Activity:
When a record contains an image, skip the image and retype the rest of that record exactly.

(Version difference data)
________
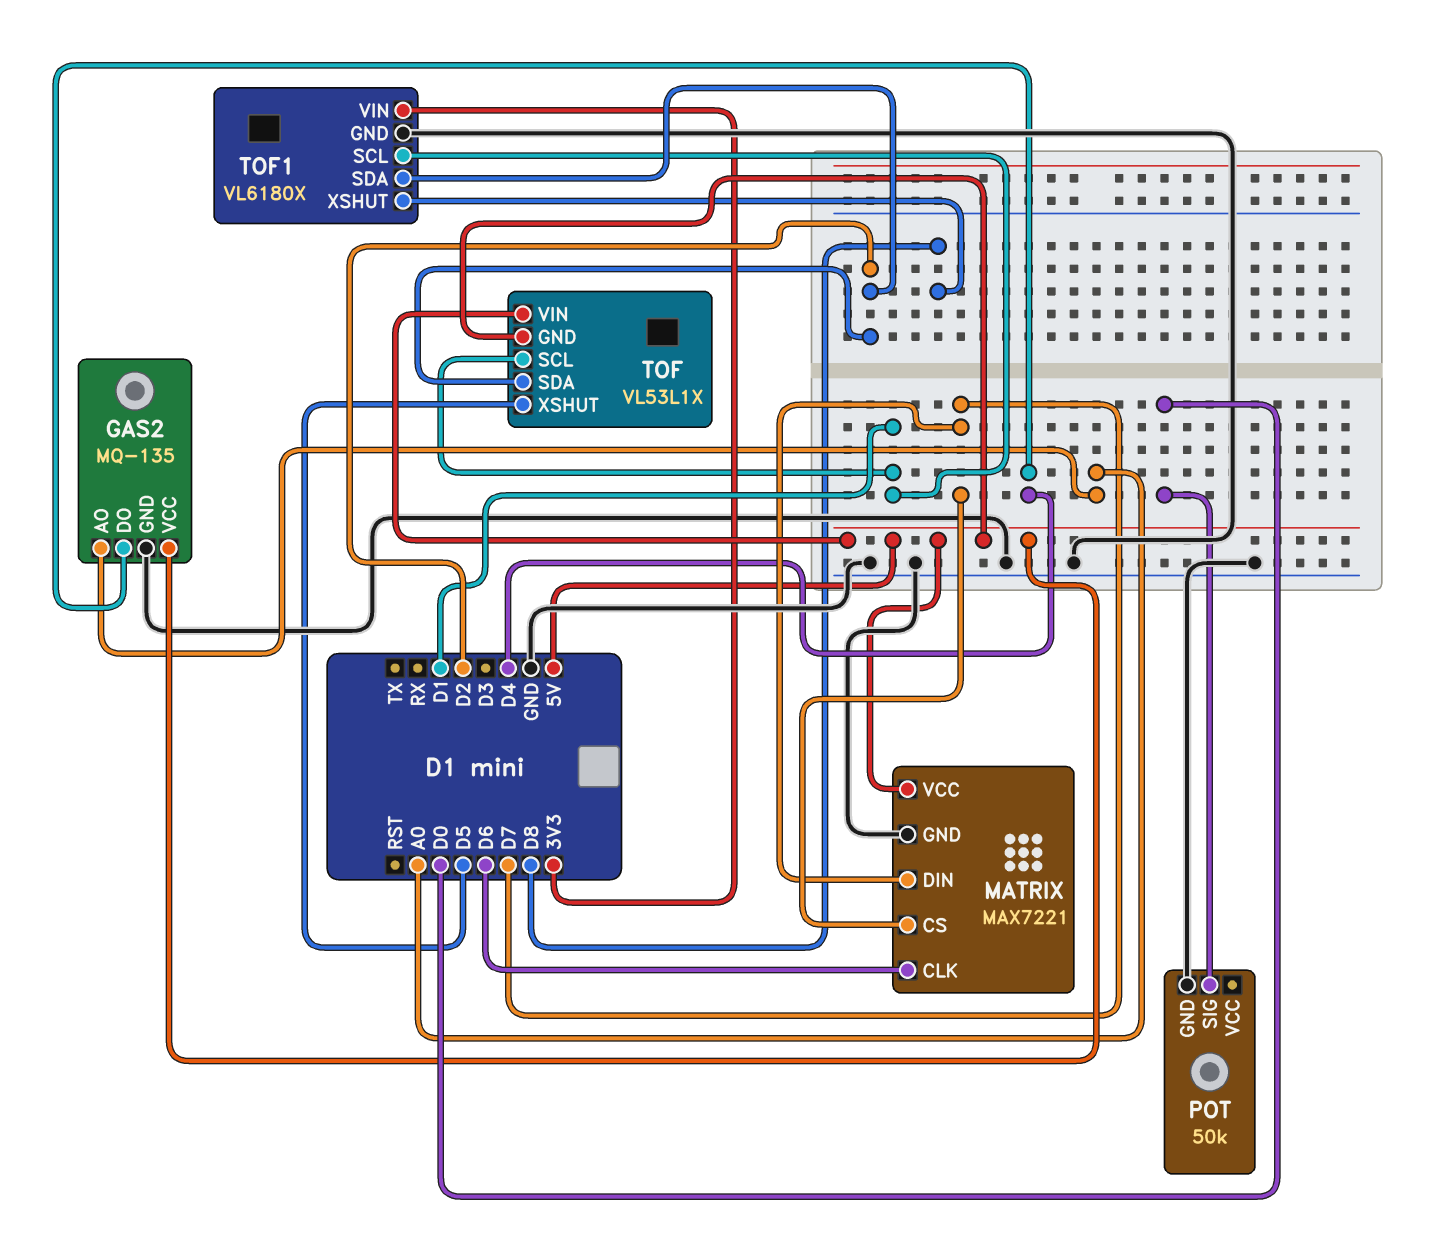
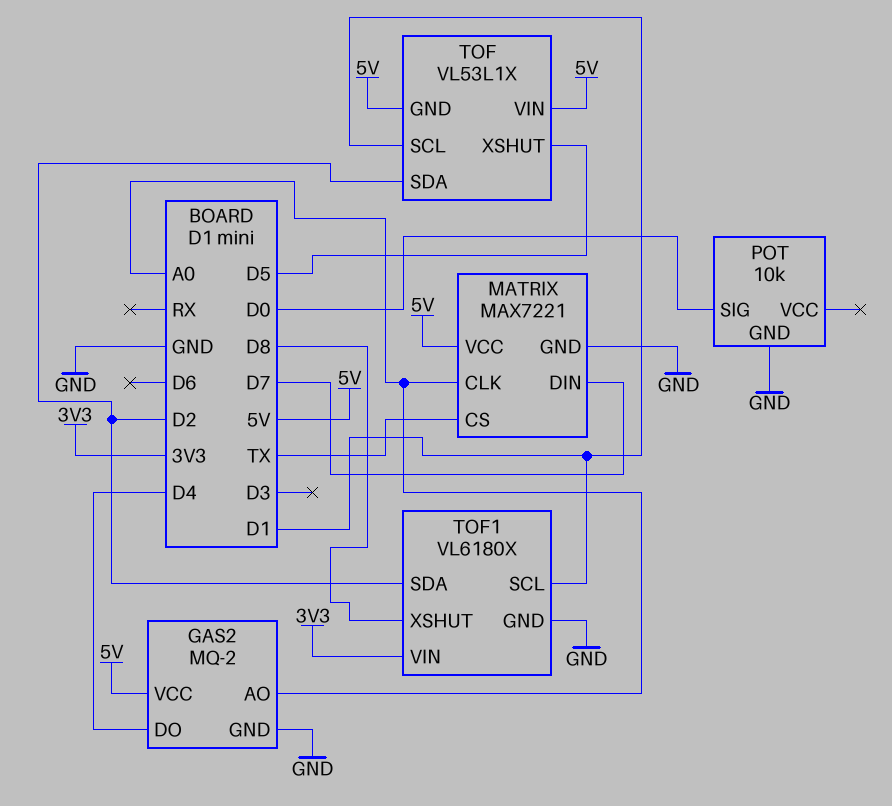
GAS2: MQ-135 -> MQ-2
MATRIX pin CLK: D6 -> A0
MATRIX pin CS: D7 -> TX
POT: 50k -> 10k

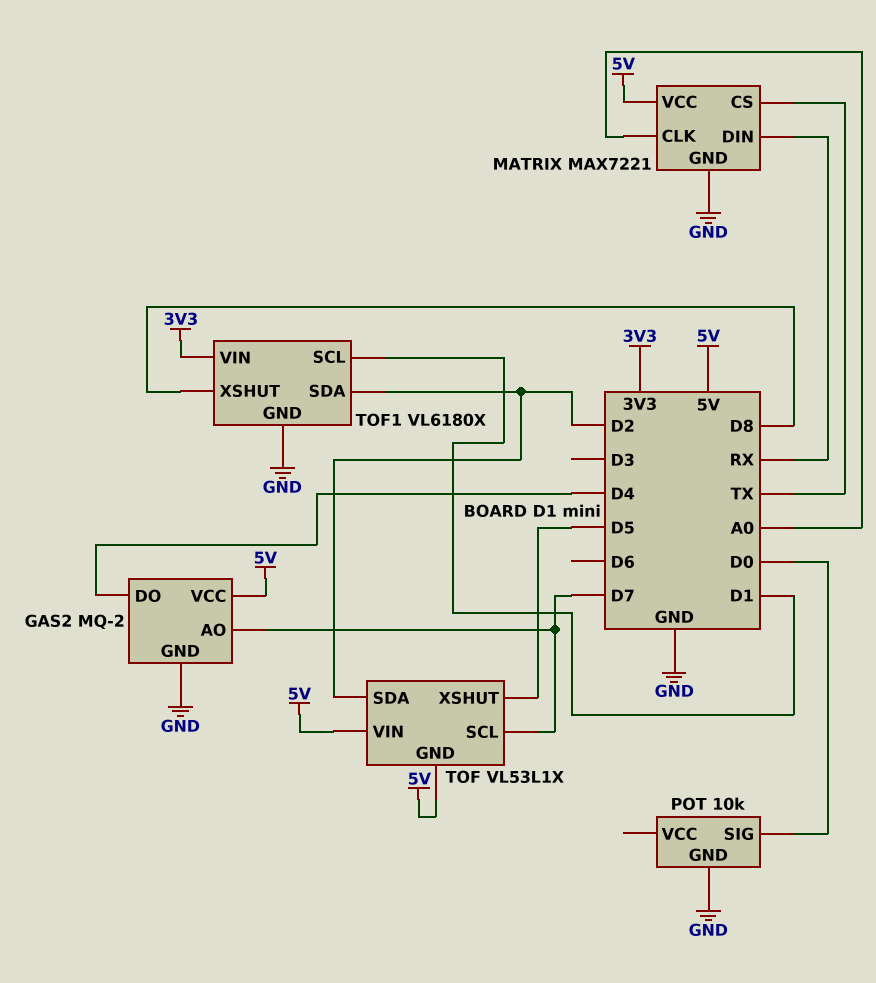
GAS2 pin AO: A0 -> D7
MATRIX pin DIN: D7 -> RX
TOF pin SCL: D1 -> D7

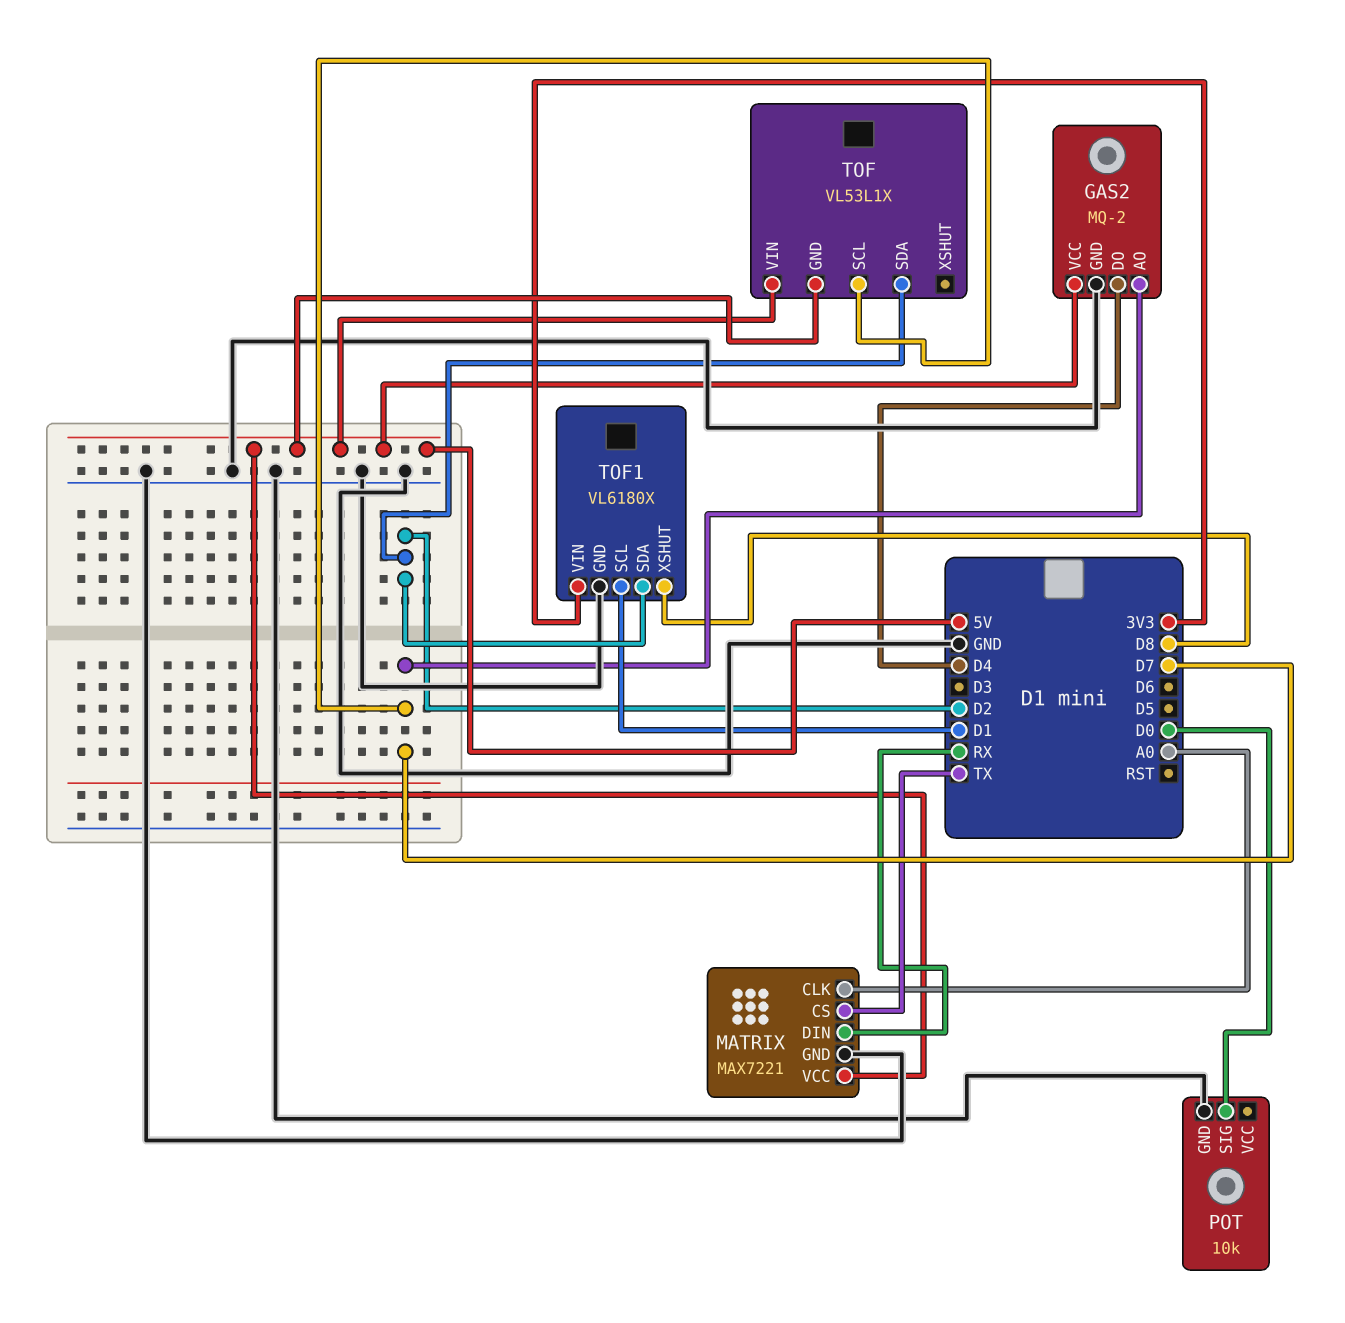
TOF pin XSHUT: D5 -> none

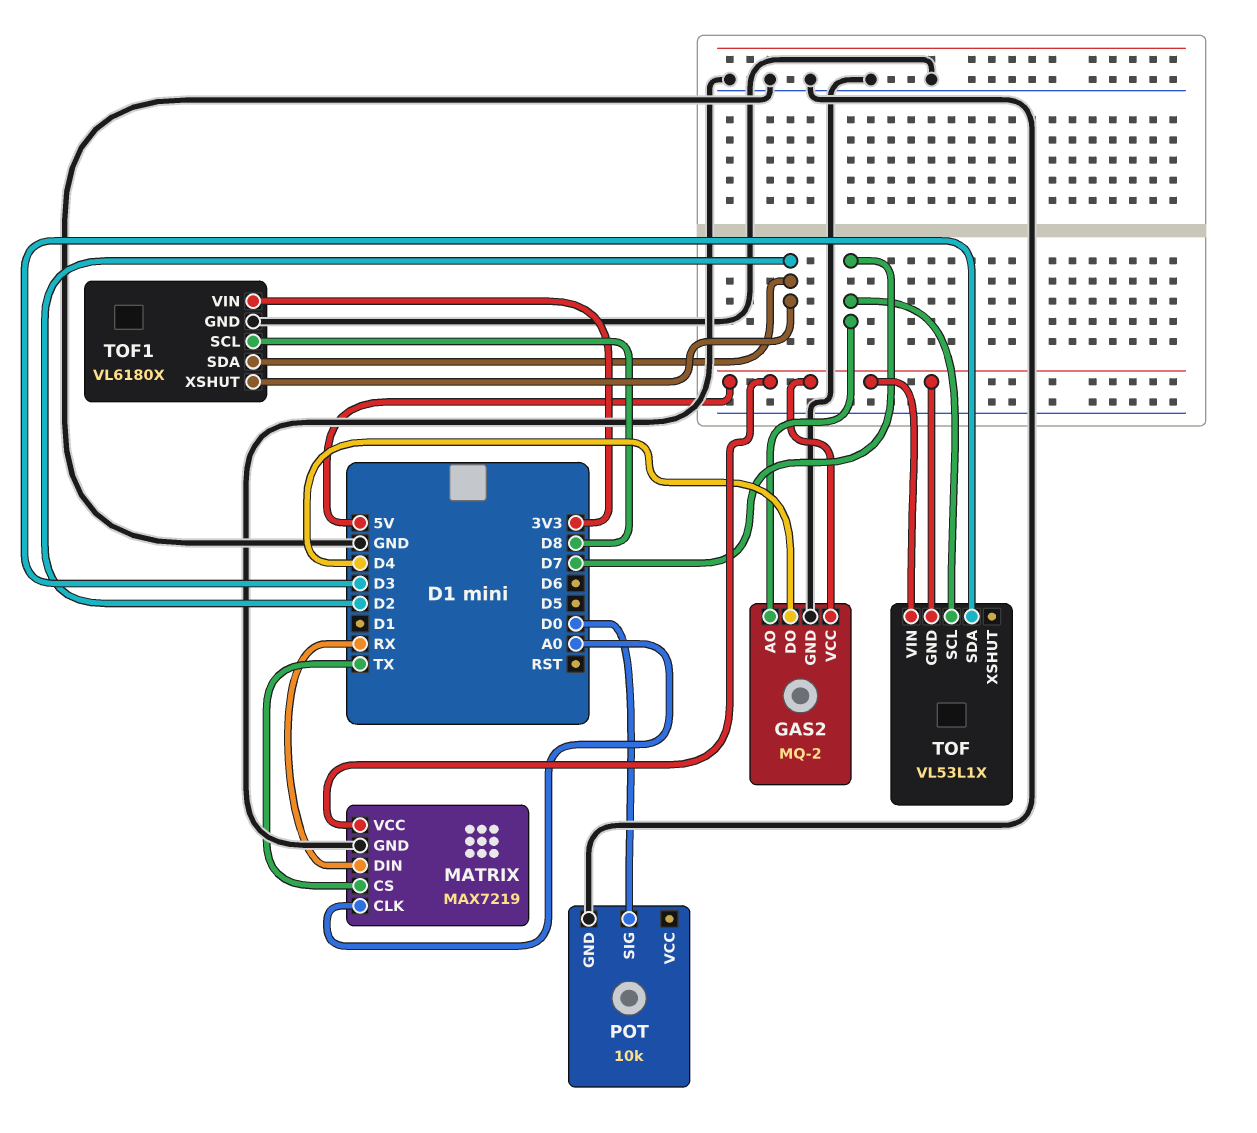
MATRIX: MAX7221 -> MAX7219
TOF pin SDA: D2 -> D3
TOF1 pin SCL: D1 -> D8
TOF1 pin XSHUT: D8 -> D2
________
Task answer:
GAS2: MQ-135 -> MQ-2
MATRIX pin CLK: D6 -> A0
MATRIX pin CS: D7 -> TX
POT: 50k -> 10k

GAS2 pin AO: A0 -> D7
MATRIX pin DIN: D7 -> RX
TOF pin SCL: D1 -> D7

TOF pin XSHUT: D5 -> none

MATRIX: MAX7221 -> MAX7219
TOF pin SDA: D2 -> D3
TOF1 pin SCL: D1 -> D8
TOF1 pin XSHUT: D8 -> D2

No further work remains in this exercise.